Task
The following data has a line with "R107: none -> 1.3k (GND, N_14)" and a line with "D103: LED yellow". Write out exactly those lines and all the lines between them.

[[ Records for this task, beginning ]]

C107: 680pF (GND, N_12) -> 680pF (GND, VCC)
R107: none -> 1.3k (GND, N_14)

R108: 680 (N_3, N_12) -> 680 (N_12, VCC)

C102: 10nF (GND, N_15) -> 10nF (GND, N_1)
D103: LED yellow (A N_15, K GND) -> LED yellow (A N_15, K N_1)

[[ Records for this task, end ]]
[[ Records for this task, beginning ]]

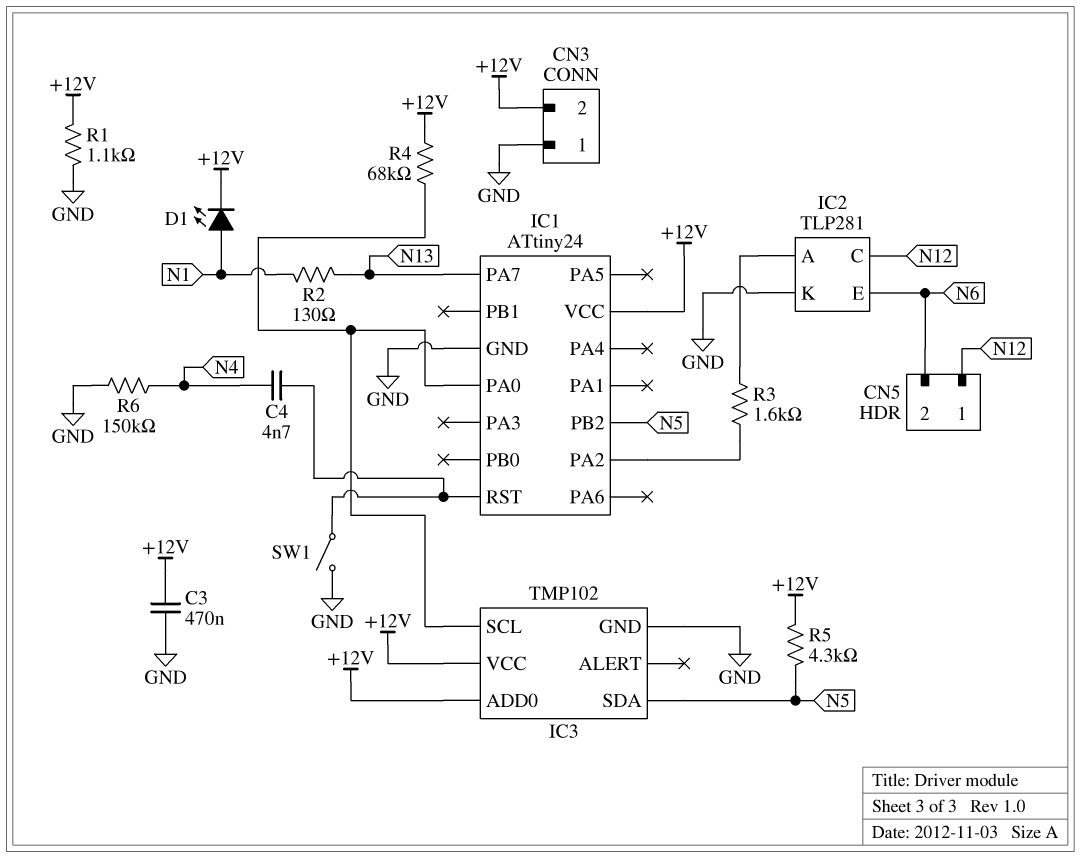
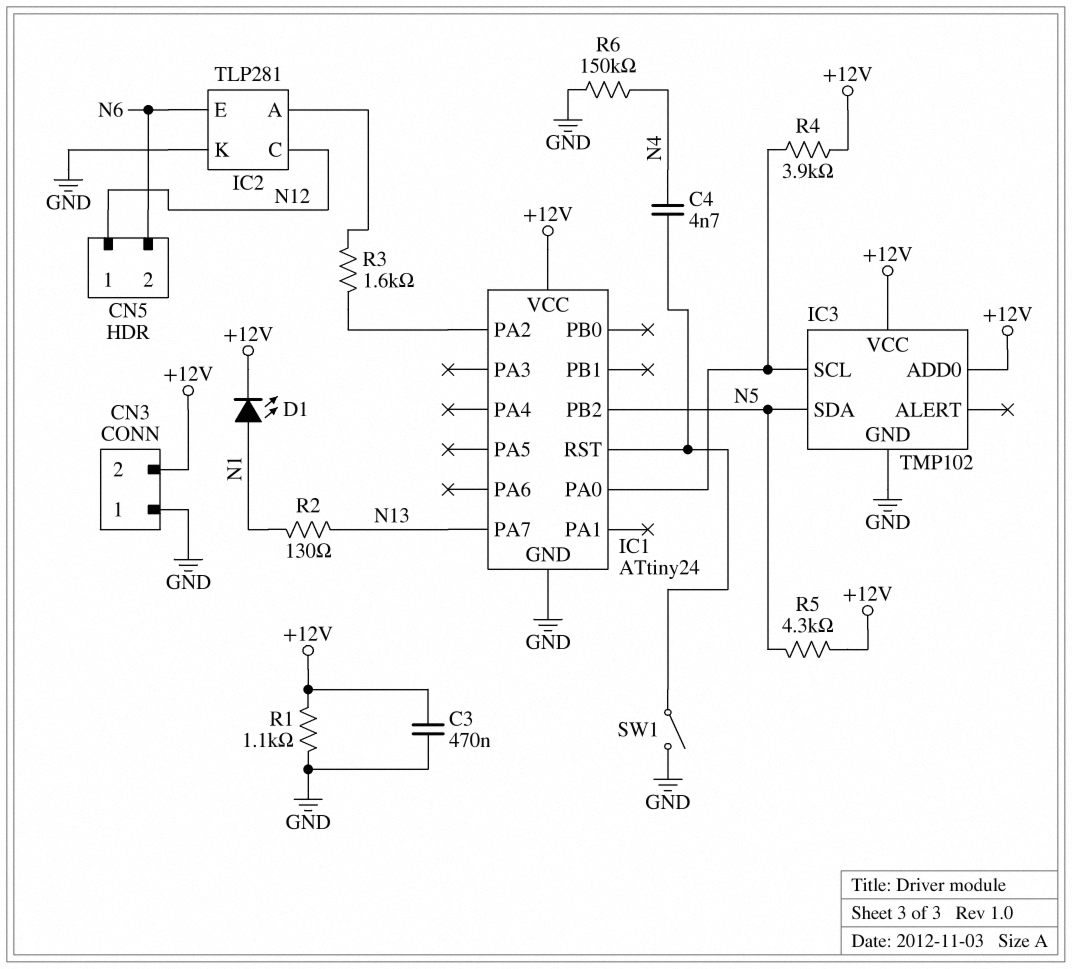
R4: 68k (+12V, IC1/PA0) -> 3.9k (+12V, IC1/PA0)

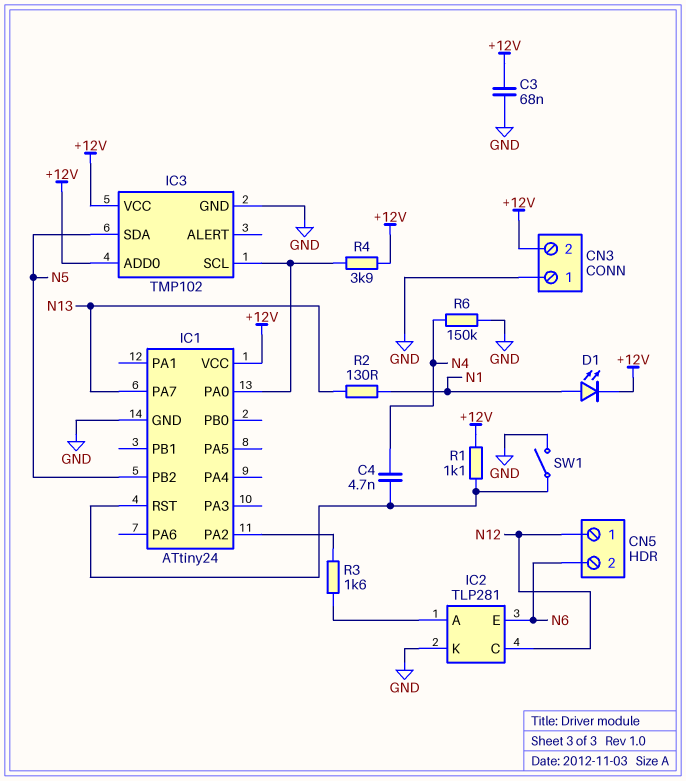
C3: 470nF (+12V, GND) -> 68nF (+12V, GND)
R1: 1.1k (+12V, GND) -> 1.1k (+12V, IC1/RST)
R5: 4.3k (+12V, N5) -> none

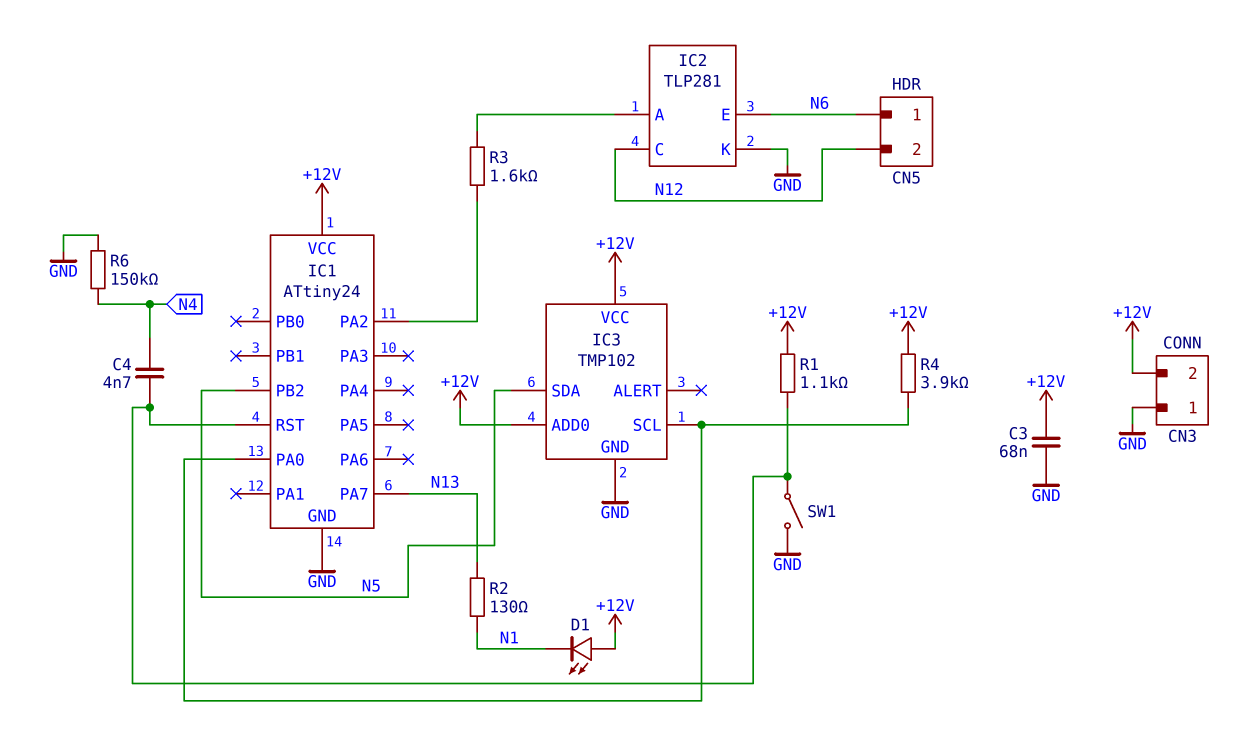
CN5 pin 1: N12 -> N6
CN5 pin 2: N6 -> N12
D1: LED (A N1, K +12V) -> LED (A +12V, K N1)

[[ Records for this task, end ]]

Written solution
R107: none -> 1.3k (GND, N_14)

R108: 680 (N_3, N_12) -> 680 (N_12, VCC)

C102: 10nF (GND, N_15) -> 10nF (GND, N_1)
D103: LED yellow (A N_15, K GND) -> LED yellow (A N_15, K N_1)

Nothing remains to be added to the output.